ACTIVITY — Set each line of the data down exactly, please.

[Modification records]
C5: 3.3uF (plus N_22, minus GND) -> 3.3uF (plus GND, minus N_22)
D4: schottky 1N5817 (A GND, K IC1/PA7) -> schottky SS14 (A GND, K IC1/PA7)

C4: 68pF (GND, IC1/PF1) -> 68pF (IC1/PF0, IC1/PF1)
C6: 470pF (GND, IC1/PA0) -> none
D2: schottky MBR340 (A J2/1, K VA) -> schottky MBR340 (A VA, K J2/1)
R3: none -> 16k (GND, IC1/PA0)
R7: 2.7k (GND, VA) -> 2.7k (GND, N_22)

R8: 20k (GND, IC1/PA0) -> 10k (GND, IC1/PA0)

RESPONSE —
C5: 3.3uF (plus N_22, minus GND) -> 3.3uF (plus GND, minus N_22)
D4: schottky 1N5817 (A GND, K IC1/PA7) -> schottky SS14 (A GND, K IC1/PA7)

C4: 68pF (GND, IC1/PF1) -> 68pF (IC1/PF0, IC1/PF1)
C6: 470pF (GND, IC1/PA0) -> none
D2: schottky MBR340 (A J2/1, K VA) -> schottky MBR340 (A VA, K J2/1)
R3: none -> 16k (GND, IC1/PA0)
R7: 2.7k (GND, VA) -> 2.7k (GND, N_22)

R8: 20k (GND, IC1/PA0) -> 10k (GND, IC1/PA0)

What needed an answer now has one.